■ **TASK TO COMPLETE**:
Can you write out, word for word, the lines of the items below, starting with the line that contains "Position [470, 20]" and going on through the line that contains "Scan for the", with both of those lines included?

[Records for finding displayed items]
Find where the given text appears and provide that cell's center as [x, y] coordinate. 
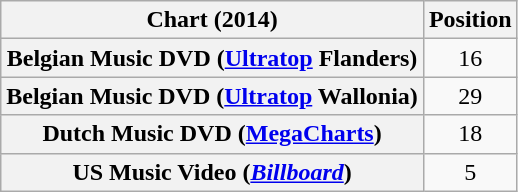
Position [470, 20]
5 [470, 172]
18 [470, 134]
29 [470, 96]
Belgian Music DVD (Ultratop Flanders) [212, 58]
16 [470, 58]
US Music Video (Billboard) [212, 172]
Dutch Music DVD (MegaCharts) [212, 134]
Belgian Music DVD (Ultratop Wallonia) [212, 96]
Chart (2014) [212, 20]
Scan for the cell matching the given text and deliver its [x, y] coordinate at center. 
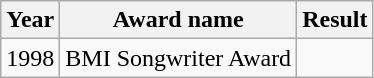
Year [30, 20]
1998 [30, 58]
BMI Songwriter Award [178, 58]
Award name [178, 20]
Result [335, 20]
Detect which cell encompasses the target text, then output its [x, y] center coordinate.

...

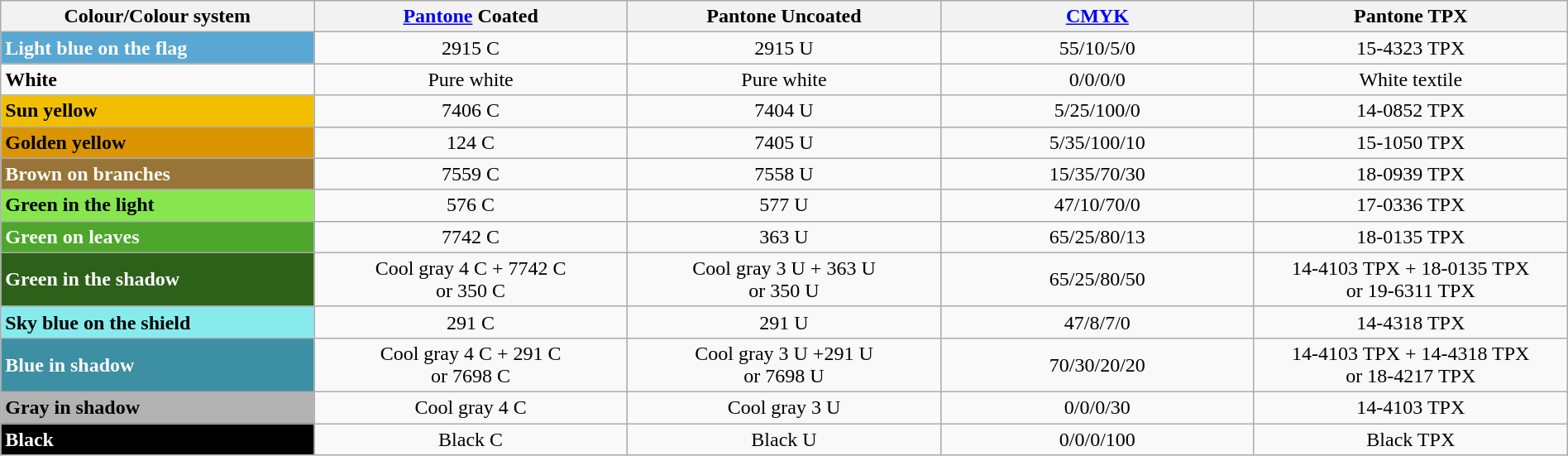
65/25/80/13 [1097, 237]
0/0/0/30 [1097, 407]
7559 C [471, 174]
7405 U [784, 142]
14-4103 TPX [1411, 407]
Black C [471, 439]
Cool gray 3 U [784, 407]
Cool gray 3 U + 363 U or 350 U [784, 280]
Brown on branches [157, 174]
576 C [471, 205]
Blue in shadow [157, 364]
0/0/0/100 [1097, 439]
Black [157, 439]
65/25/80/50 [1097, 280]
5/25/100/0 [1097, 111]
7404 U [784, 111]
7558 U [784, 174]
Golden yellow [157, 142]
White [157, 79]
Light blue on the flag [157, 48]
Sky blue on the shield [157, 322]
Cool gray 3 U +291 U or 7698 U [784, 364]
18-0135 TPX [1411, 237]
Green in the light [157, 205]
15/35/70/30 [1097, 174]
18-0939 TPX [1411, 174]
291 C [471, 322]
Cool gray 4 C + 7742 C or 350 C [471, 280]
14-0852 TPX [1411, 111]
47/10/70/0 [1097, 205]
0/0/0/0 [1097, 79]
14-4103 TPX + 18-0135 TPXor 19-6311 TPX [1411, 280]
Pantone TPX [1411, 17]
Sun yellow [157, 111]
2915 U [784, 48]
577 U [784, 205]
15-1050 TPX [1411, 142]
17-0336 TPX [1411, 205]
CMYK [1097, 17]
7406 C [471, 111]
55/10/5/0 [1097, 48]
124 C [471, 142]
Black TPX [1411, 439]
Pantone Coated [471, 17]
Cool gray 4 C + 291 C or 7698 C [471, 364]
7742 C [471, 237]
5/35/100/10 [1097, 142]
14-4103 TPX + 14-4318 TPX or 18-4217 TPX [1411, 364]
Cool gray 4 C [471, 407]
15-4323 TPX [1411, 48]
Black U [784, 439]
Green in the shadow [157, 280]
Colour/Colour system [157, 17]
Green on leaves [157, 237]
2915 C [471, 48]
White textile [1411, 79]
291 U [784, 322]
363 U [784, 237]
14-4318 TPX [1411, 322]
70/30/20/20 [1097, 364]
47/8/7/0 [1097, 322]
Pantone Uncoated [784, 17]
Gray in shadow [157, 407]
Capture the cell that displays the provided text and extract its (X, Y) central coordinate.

...

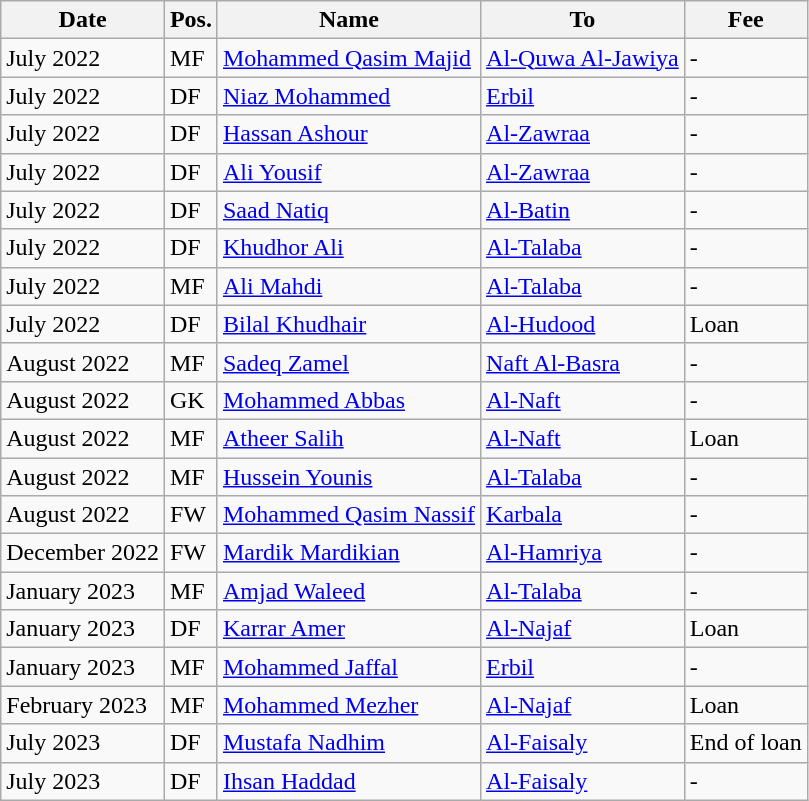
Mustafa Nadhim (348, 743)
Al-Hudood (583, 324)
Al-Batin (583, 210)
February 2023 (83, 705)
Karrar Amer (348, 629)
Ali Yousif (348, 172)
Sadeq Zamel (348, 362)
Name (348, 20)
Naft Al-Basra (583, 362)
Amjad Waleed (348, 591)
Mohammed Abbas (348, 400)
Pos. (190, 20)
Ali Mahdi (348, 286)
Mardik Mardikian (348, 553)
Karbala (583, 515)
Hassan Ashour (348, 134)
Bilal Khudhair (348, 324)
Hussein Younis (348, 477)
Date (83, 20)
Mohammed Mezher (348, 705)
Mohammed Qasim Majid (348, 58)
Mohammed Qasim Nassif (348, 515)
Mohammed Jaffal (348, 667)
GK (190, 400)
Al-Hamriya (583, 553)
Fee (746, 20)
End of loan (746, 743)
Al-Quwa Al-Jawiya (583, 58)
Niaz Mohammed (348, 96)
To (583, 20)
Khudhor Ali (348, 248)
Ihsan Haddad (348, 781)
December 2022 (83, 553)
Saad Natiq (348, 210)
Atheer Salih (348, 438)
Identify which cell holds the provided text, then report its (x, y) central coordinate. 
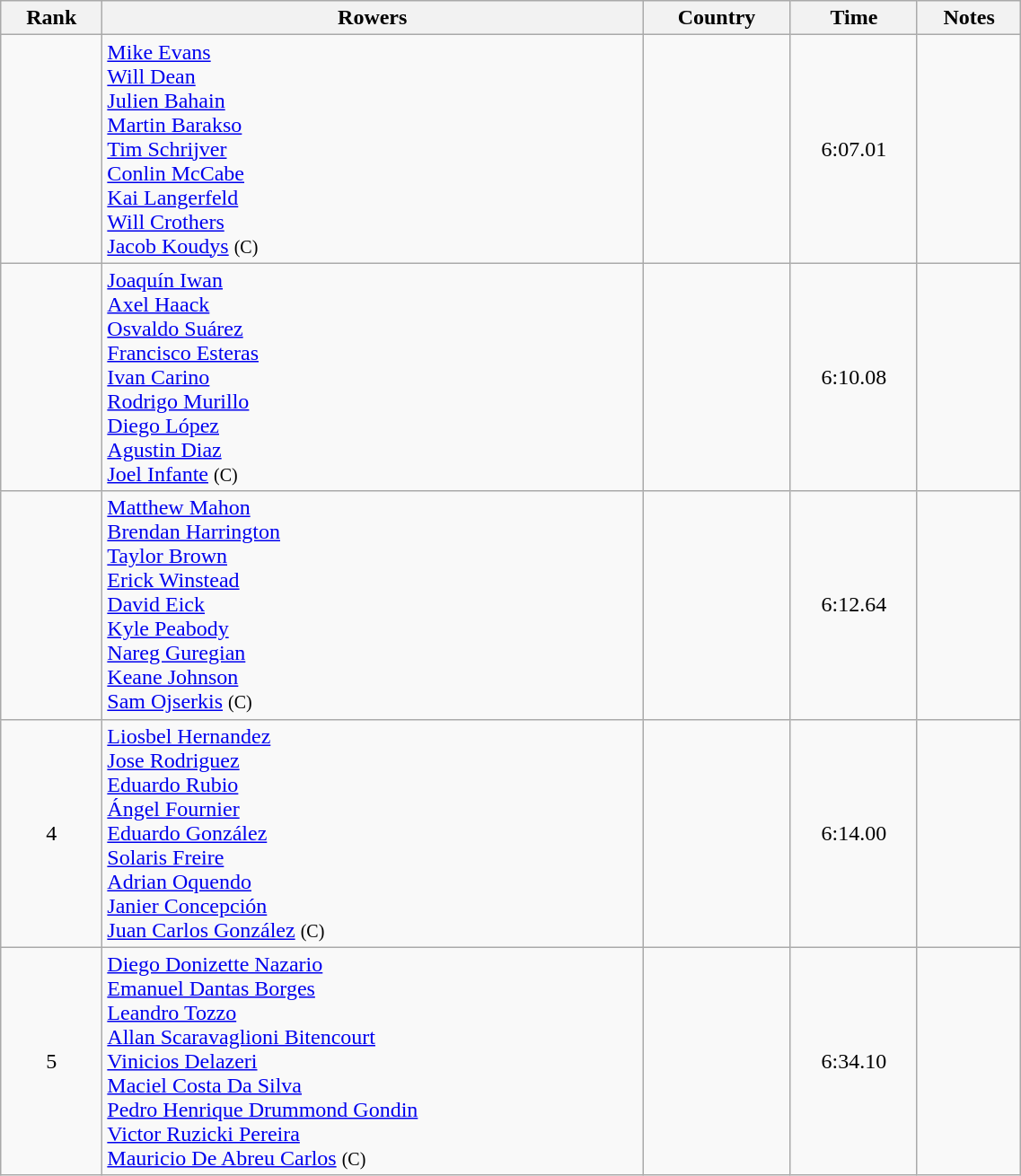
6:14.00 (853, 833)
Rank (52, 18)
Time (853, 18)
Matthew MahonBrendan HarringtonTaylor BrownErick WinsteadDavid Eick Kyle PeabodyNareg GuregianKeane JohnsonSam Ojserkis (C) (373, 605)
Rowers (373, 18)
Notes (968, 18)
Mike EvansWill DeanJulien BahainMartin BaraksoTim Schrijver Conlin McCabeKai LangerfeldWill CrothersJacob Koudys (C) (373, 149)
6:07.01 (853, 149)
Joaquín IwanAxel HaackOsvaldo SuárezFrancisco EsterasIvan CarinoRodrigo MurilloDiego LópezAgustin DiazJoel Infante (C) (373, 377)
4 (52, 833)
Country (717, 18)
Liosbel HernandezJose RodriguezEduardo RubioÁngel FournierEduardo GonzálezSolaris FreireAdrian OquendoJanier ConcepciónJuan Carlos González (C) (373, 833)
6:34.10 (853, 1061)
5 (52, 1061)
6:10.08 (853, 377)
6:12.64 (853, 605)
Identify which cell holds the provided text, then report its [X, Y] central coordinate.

■ **RESULT OF THE EXERCISE**:
Position [470, 20]
5 [470, 172]
18 [470, 134]
29 [470, 96]
Belgian Music DVD (Ultratop Flanders) [212, 58]
16 [470, 58]
US Music Video (Billboard) [212, 172]
Dutch Music DVD (MegaCharts) [212, 134]
Belgian Music DVD (Ultratop Wallonia) [212, 96]
Chart (2014) [212, 20]
Scan for the cell matching the given text and deliver its [x, y] coordinate at center. 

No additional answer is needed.